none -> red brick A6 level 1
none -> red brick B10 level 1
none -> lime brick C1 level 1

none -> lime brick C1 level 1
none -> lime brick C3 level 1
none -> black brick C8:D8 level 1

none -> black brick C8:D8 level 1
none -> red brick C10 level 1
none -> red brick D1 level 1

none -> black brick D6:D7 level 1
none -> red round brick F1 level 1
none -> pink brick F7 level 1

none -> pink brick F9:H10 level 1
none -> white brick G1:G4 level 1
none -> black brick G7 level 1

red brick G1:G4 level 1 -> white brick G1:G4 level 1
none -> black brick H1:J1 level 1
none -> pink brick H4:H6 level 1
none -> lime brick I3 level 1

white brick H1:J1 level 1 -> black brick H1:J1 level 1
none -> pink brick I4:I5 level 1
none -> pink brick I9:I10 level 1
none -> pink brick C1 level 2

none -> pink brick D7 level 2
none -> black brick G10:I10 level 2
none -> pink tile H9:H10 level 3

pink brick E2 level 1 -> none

# # # # # # #

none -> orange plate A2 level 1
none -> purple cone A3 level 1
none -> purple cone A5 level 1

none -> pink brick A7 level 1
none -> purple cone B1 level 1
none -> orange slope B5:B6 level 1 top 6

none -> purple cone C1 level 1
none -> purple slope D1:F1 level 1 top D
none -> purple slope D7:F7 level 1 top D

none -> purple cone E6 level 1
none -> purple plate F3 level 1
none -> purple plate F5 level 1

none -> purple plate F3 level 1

# # # # # # #

**Instructions to follow:** From the listing above, copy every line that includes the word "black".

**Task response:**
none -> black brick C8:D8 level 1
none -> black brick C8:D8 level 1
none -> black brick D6:D7 level 1
none -> black brick G7 level 1
none -> black brick H1:J1 level 1
white brick H1:J1 level 1 -> black brick H1:J1 level 1
none -> black brick G10:I10 level 2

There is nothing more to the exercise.